WHAT THIS TASK INVOLVES:
Somewhere below is a line with "green donut: 3 -> 4" and, later, a line with "yellow headphones: 4 -> 3"; repeat those two lines and all the lines between them, exactly as they are.

GIVEN DATA:

· · ·

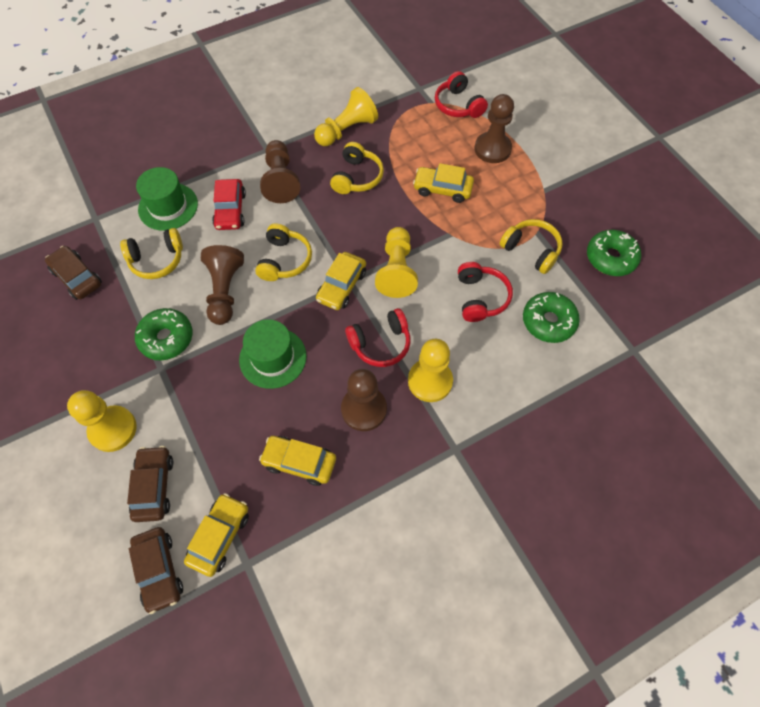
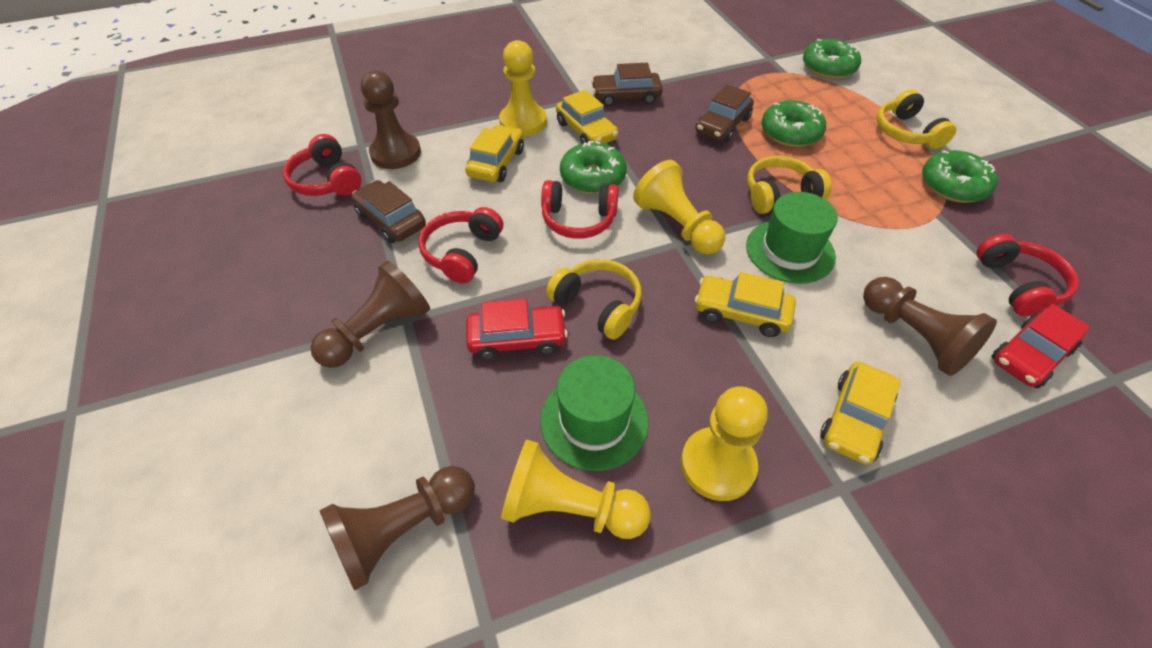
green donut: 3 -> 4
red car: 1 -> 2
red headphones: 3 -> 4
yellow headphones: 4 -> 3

· · ·

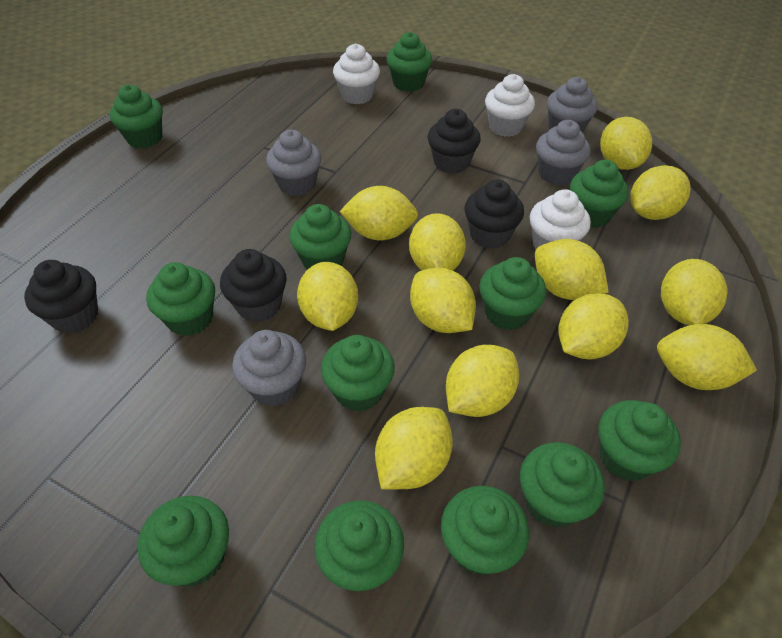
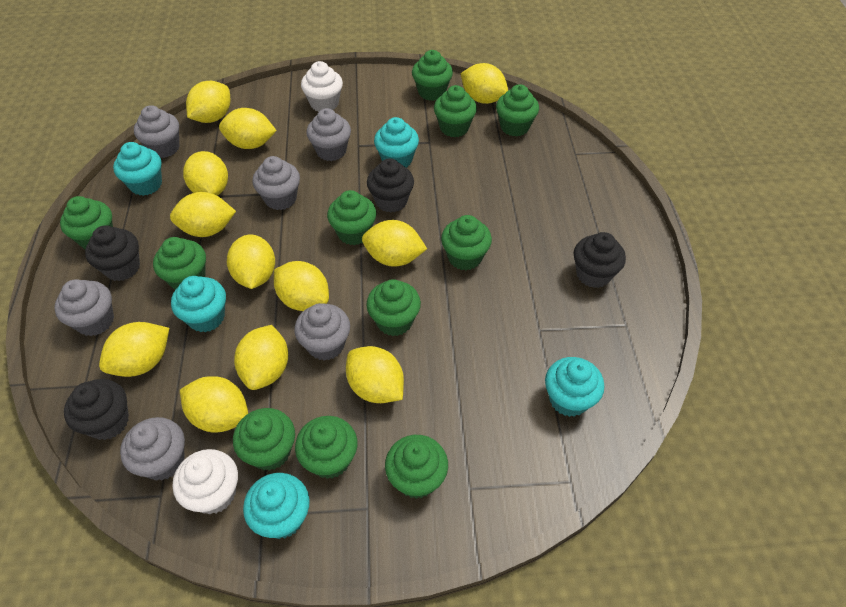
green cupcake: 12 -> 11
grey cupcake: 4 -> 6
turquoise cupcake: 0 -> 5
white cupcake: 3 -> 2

· · ·

SOLUTION TO THE PROBLEM:
green donut: 3 -> 4
red car: 1 -> 2
red headphones: 3 -> 4
yellow headphones: 4 -> 3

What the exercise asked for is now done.